== Segment start ==

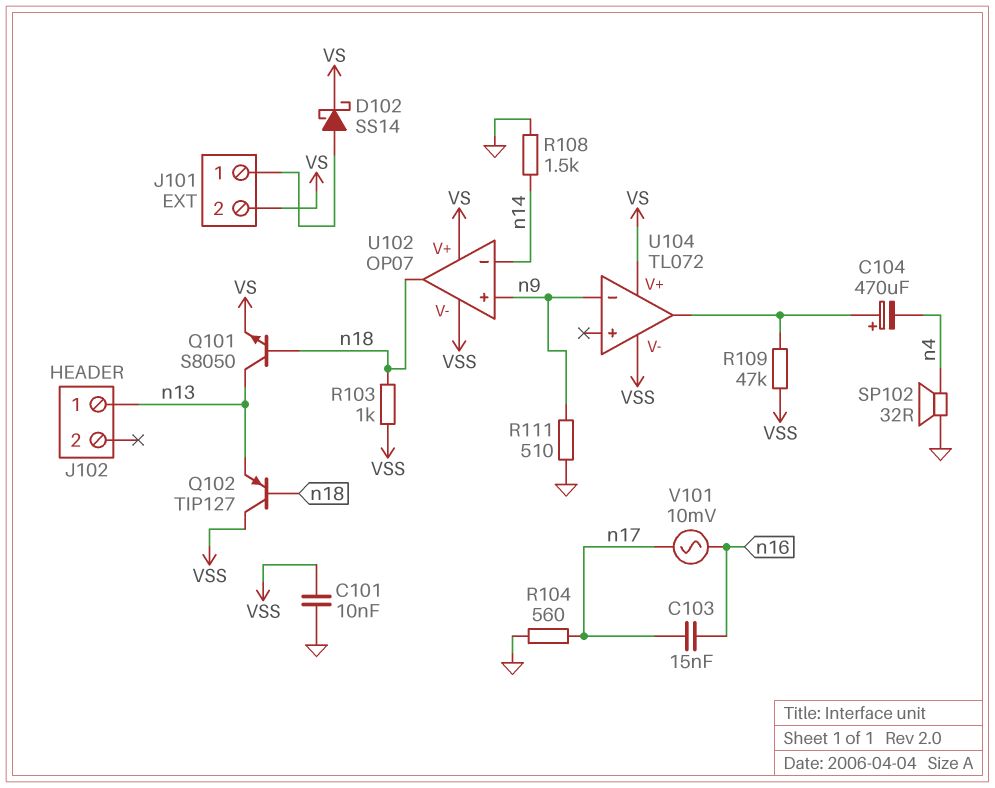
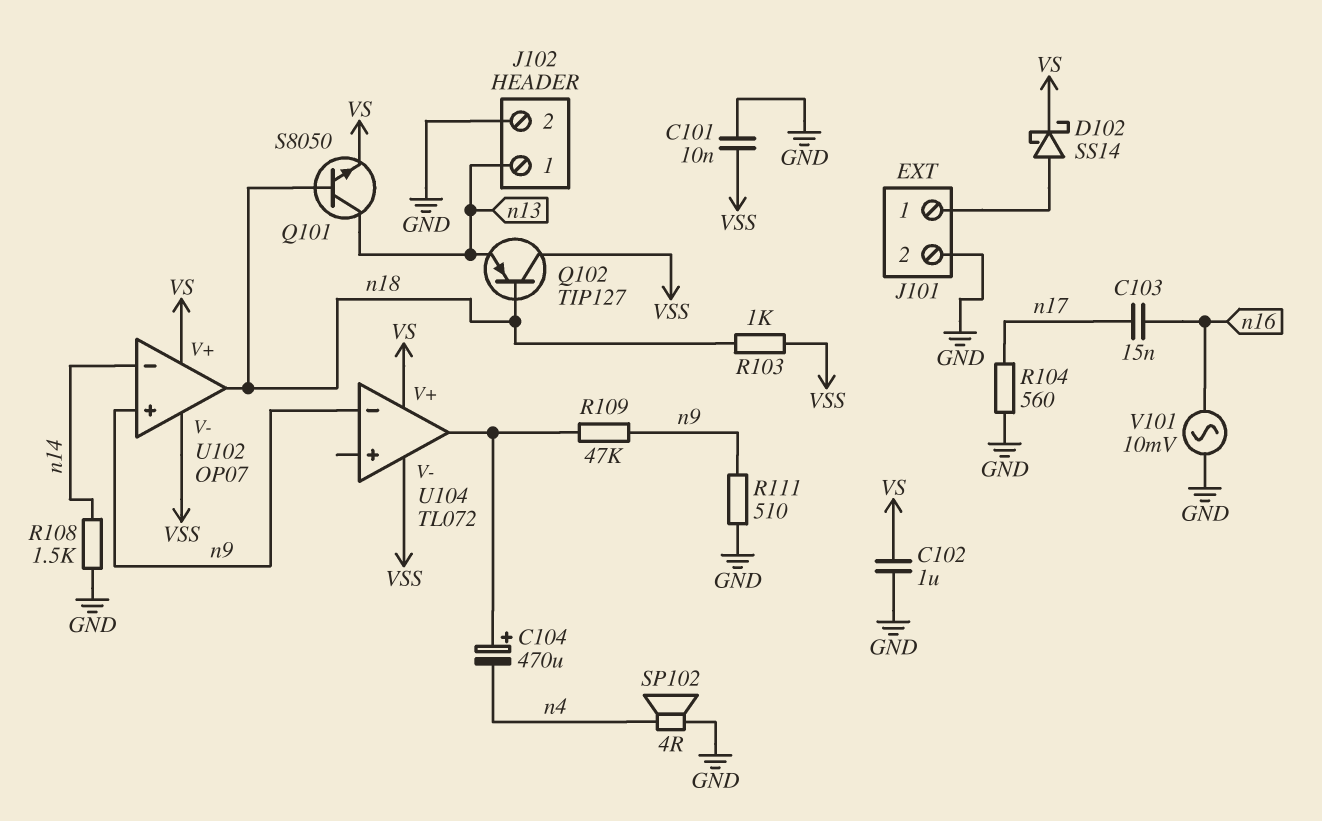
C102: none -> 1uF (GND, VS)
J101 pin 2: VS -> GND
J102 pin 2: none -> GND
R109: 47k (U104/out, VSS) -> 47k (U104/out, n9)
SP102: speaker 32R (GND, n4) -> speaker 4R (GND, n4)
V101: AC 10mV (n16, n17) -> AC 10mV (GND, n16)

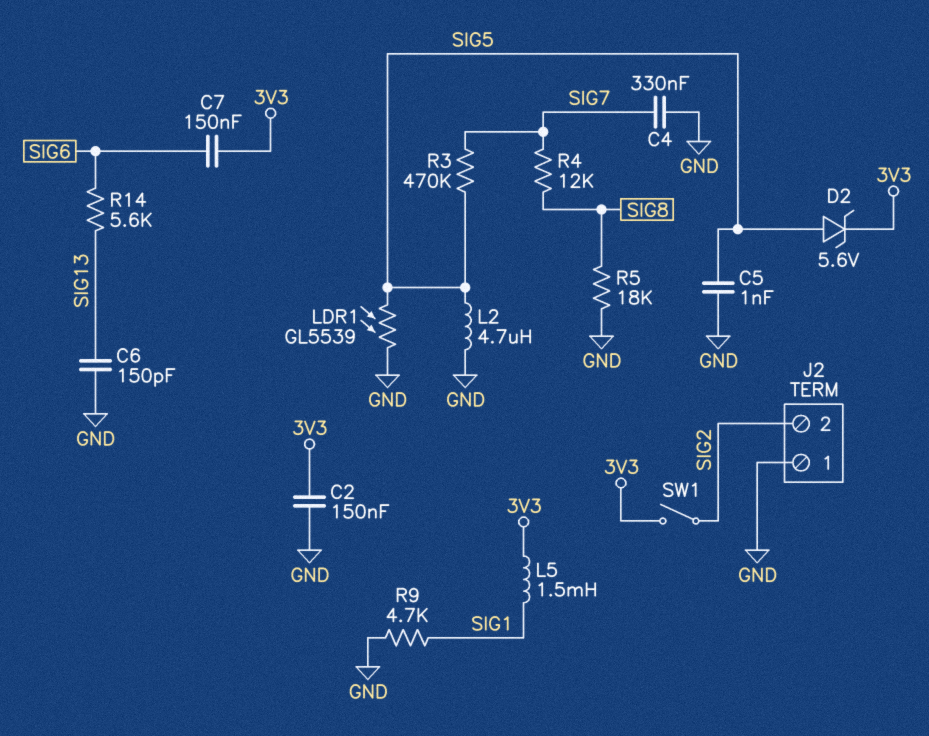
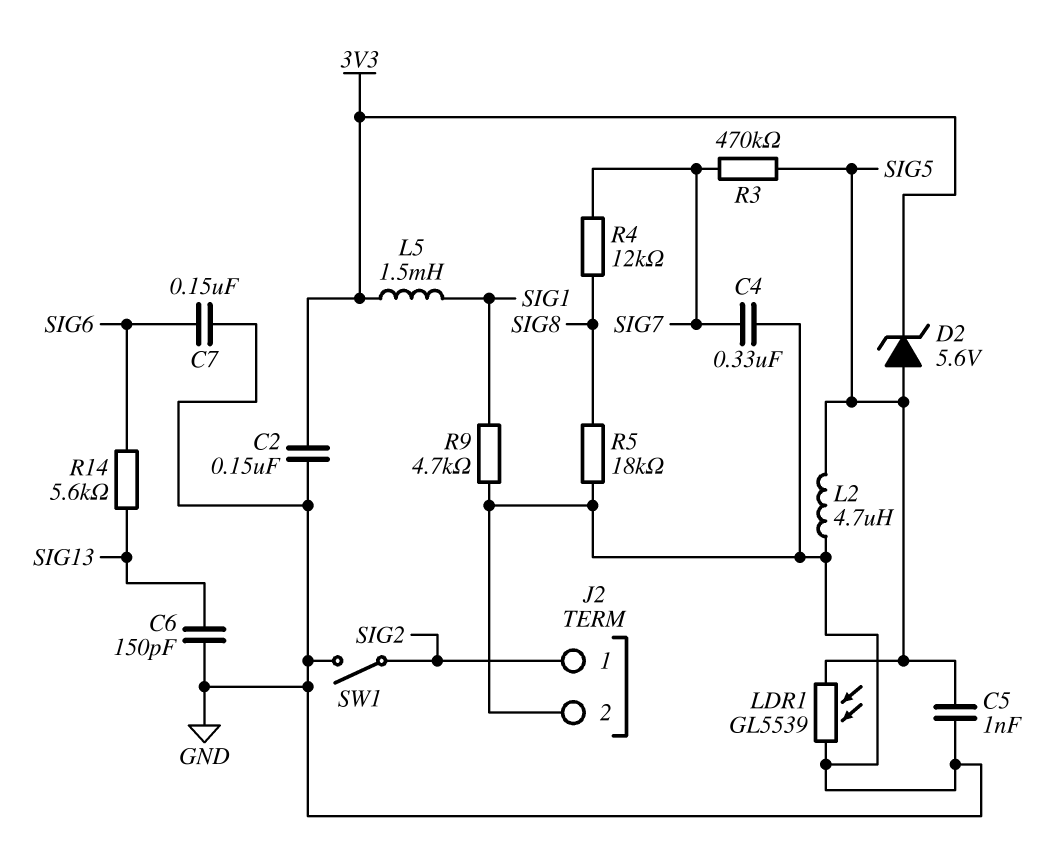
C7: 150nF (3V3, SIG6) -> 150nF (GND, SIG6)
J2 pin 1: GND -> SIG2
J2 pin 2: SIG2 -> GND
SW1: switch (3V3, SIG2) -> switch (GND, SIG2)

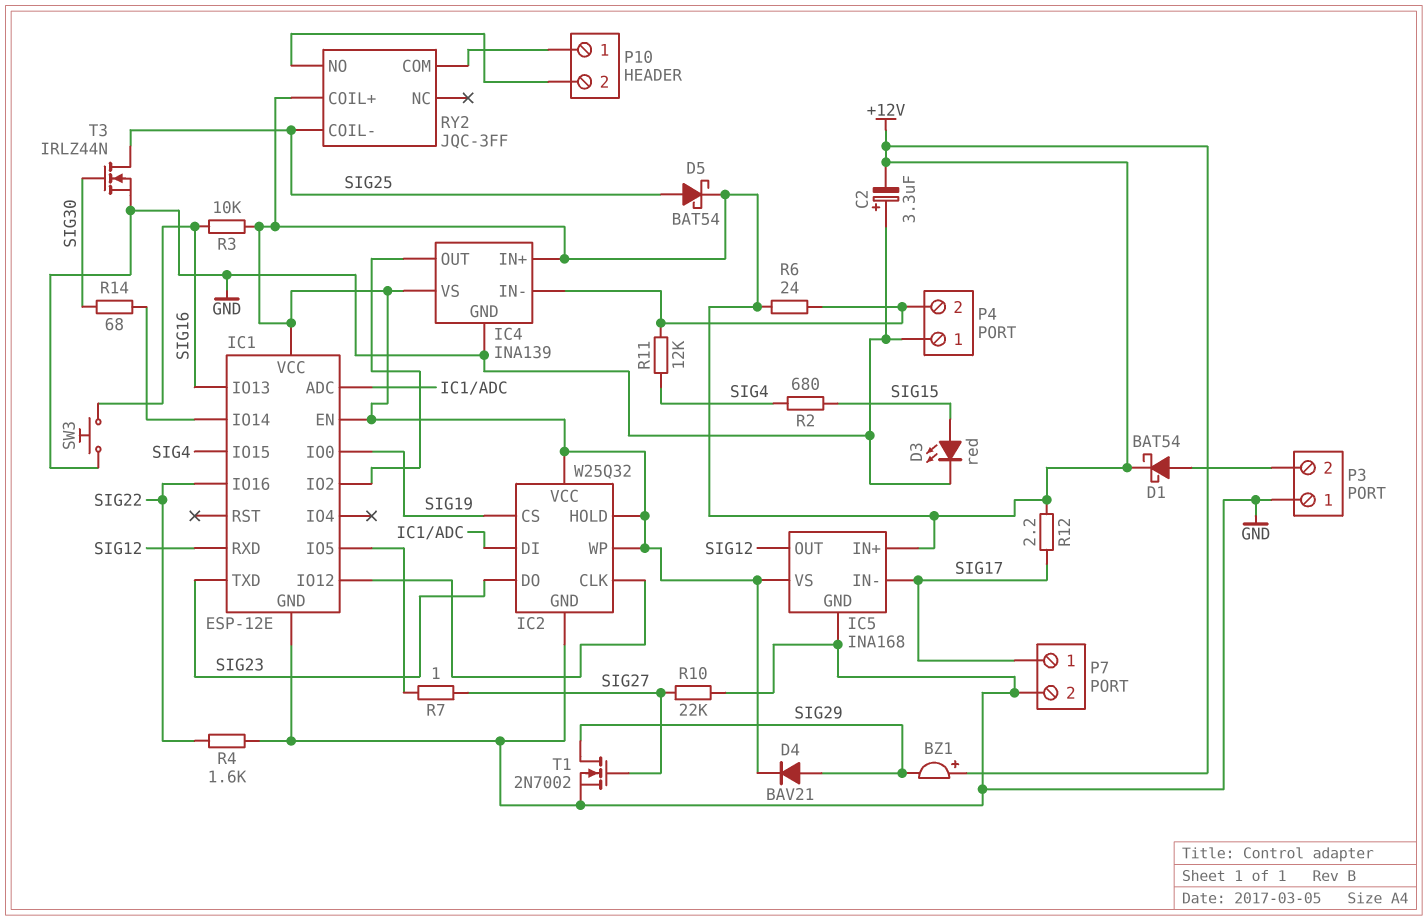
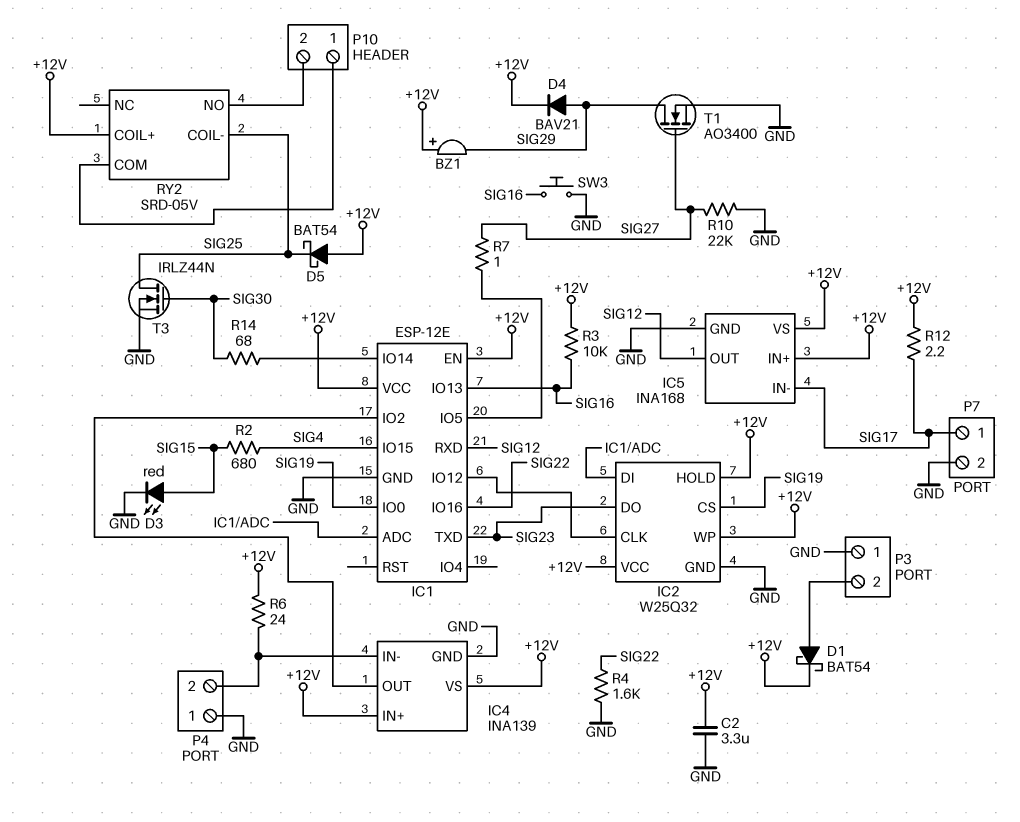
C2: 3.3uF (plus GND, minus +12V) -> 3.3uF (+12V, GND)
D5: schottky BAT54 (A SIG25, K +12V) -> schottky BAT54 (A +12V, K SIG25)
R11: 12k (IC4/IN-, SIG4) -> none
RY2: JQC-3FF -> SRD-05V
T1: NMOS 2N7002 (G SIG27, D SIG29, S GND) -> NMOS AO3400 (G SIG27, D SIG29, S GND)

== Segment end ==

TASK TO COMPLETE
All of the material shown above needs to be duplicated exactly. Omit every picture.

OUTPUT
C102: none -> 1uF (GND, VS)
J101 pin 2: VS -> GND
J102 pin 2: none -> GND
R109: 47k (U104/out, VSS) -> 47k (U104/out, n9)
SP102: speaker 32R (GND, n4) -> speaker 4R (GND, n4)
V101: AC 10mV (n16, n17) -> AC 10mV (GND, n16)

C7: 150nF (3V3, SIG6) -> 150nF (GND, SIG6)
J2 pin 1: GND -> SIG2
J2 pin 2: SIG2 -> GND
SW1: switch (3V3, SIG2) -> switch (GND, SIG2)

C2: 3.3uF (plus GND, minus +12V) -> 3.3uF (+12V, GND)
D5: schottky BAT54 (A SIG25, K +12V) -> schottky BAT54 (A +12V, K SIG25)
R11: 12k (IC4/IN-, SIG4) -> none
RY2: JQC-3FF -> SRD-05V
T1: NMOS 2N7002 (G SIG27, D SIG29, S GND) -> NMOS AO3400 (G SIG27, D SIG29, S GND)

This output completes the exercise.